*About this exercise*
Your copy runs from the line containing "purple slope G2:H2" through the last line of the listing, both included. Restate those lines word for word and leave out pictures.

+++

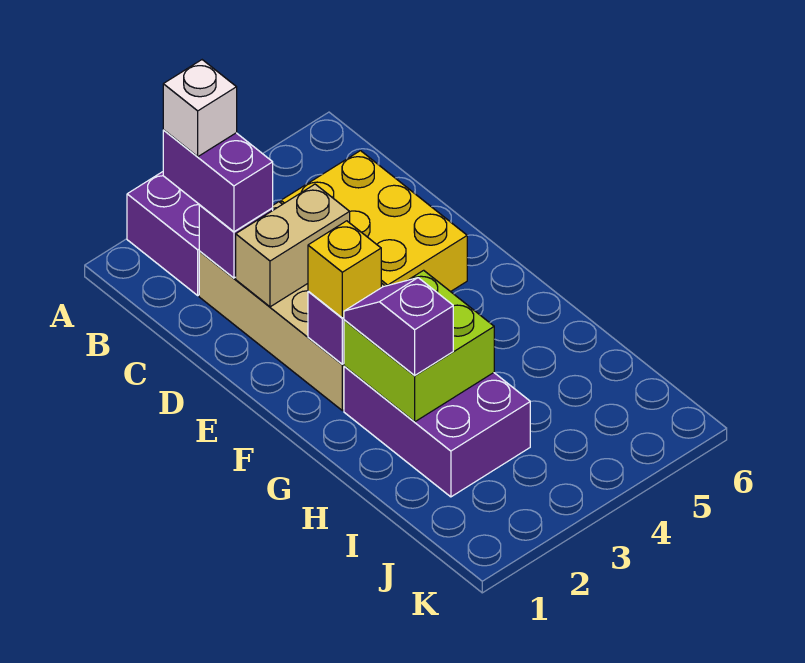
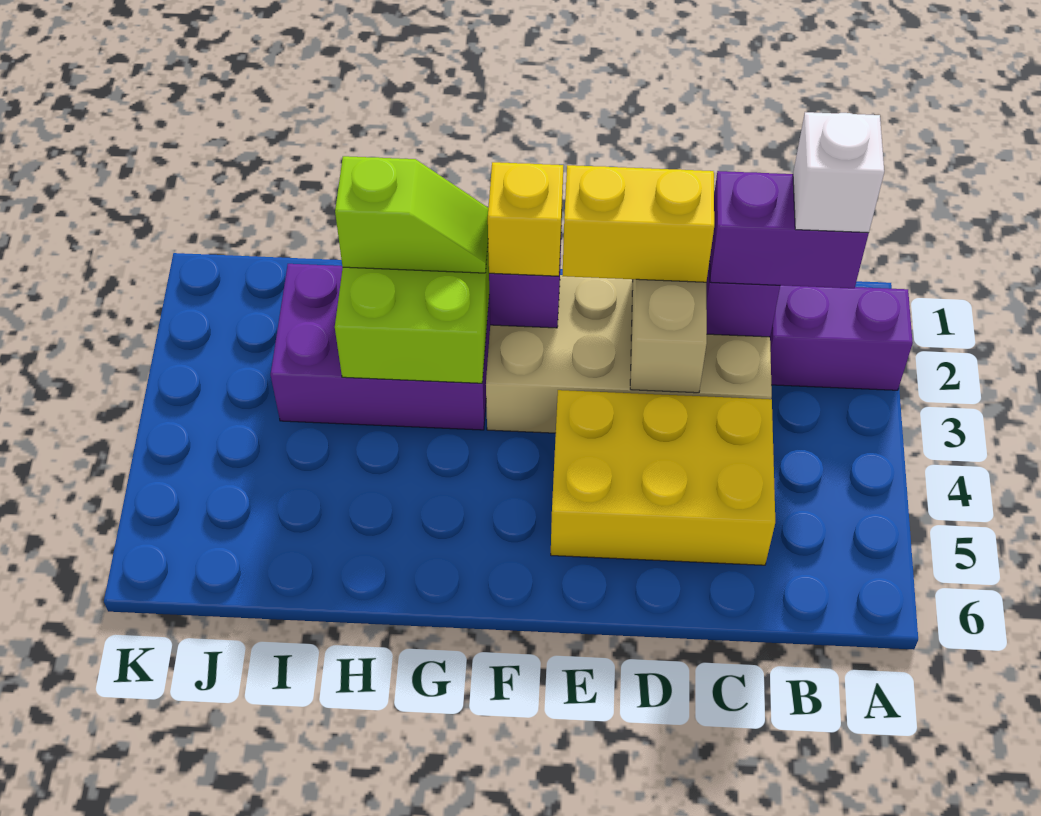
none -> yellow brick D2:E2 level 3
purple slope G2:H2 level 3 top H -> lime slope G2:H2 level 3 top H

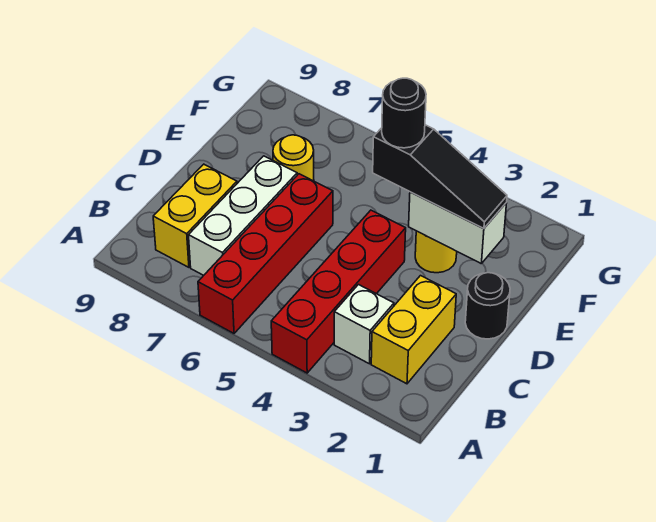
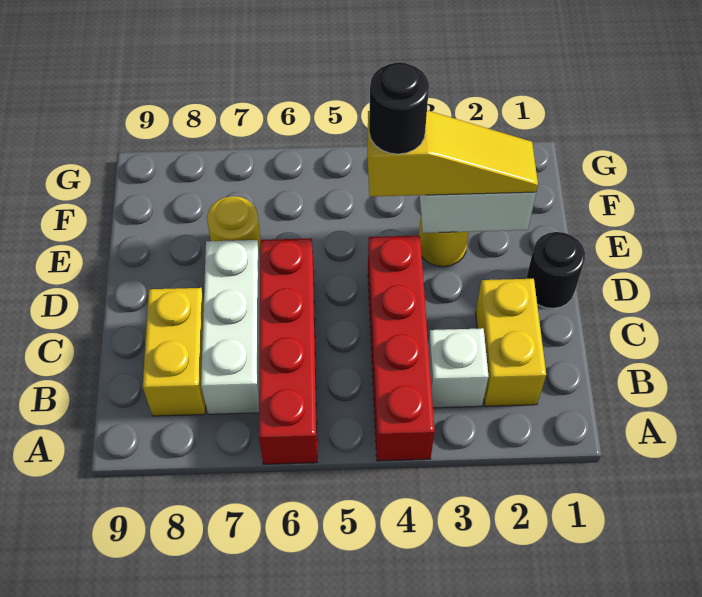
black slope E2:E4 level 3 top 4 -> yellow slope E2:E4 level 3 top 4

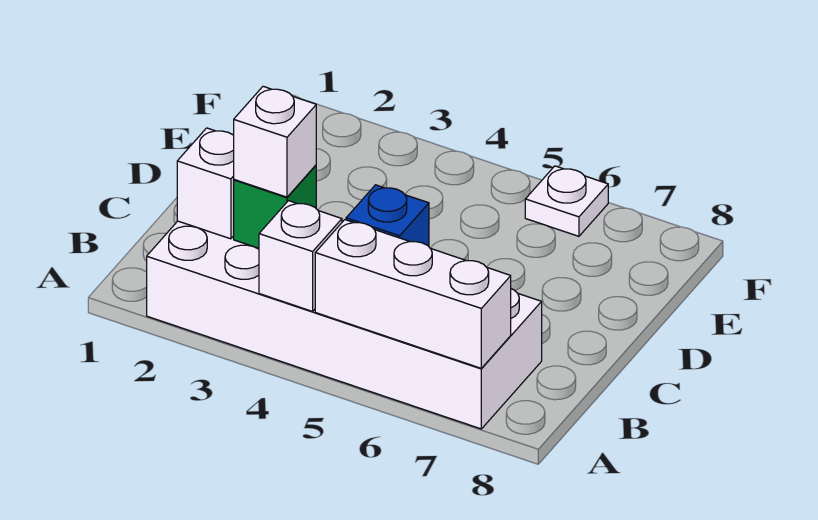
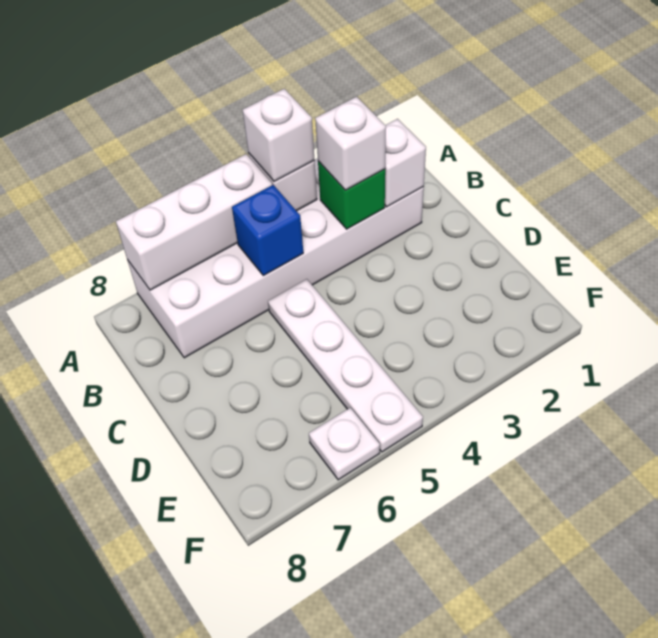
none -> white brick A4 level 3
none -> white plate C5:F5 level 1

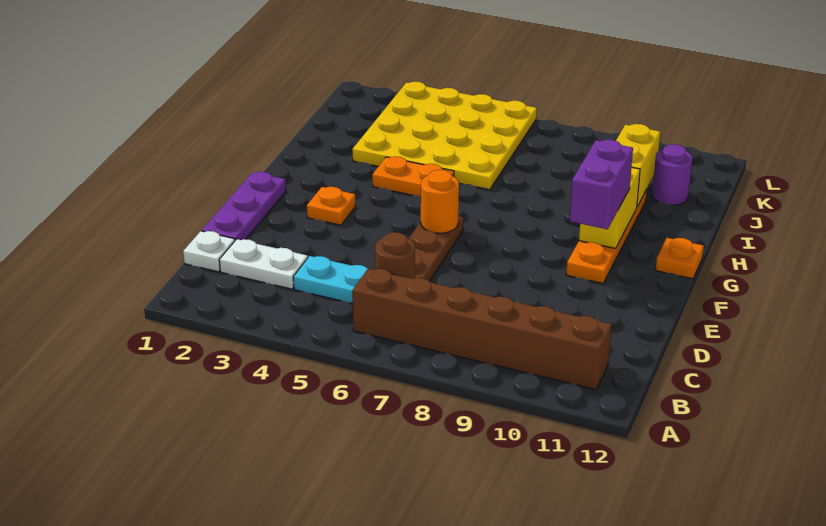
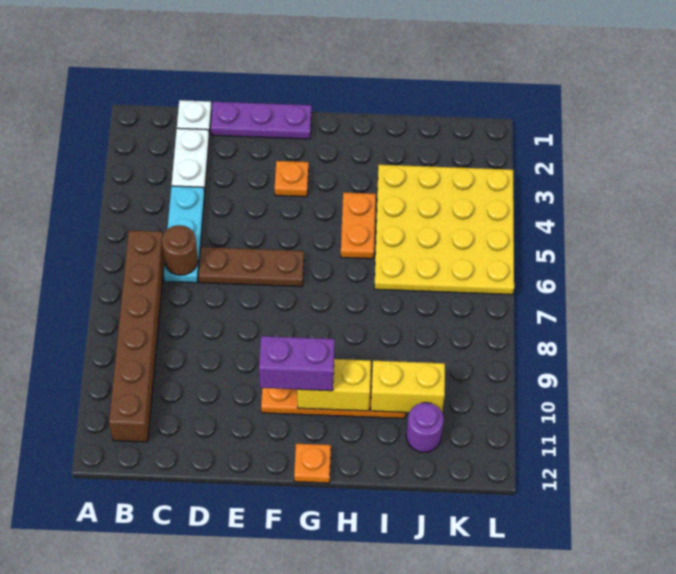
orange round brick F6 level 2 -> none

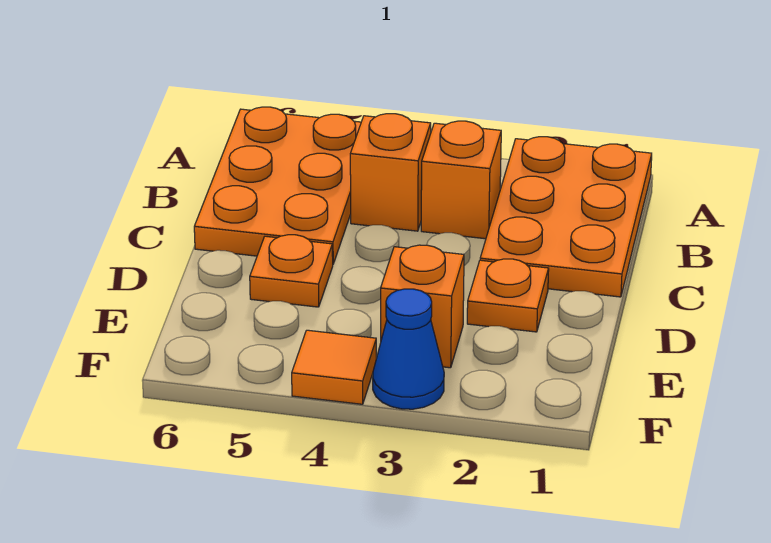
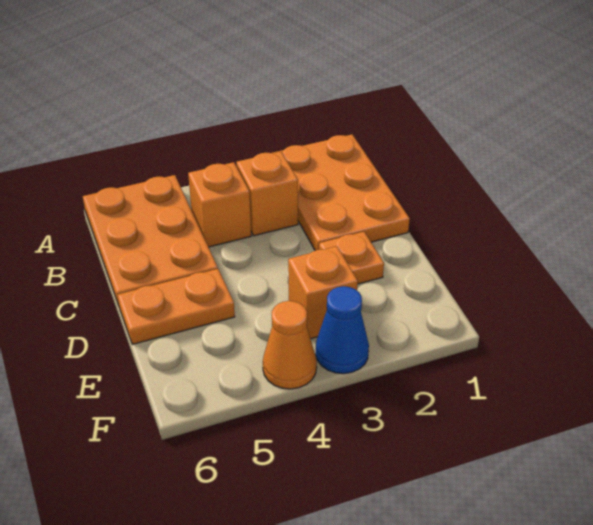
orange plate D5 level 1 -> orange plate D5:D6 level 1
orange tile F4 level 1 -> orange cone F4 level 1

+++

*Solution to the exercise*
purple slope G2:H2 level 3 top H -> lime slope G2:H2 level 3 top H

black slope E2:E4 level 3 top 4 -> yellow slope E2:E4 level 3 top 4

none -> white brick A4 level 3
none -> white plate C5:F5 level 1

orange round brick F6 level 2 -> none

orange plate D5 level 1 -> orange plate D5:D6 level 1
orange tile F4 level 1 -> orange cone F4 level 1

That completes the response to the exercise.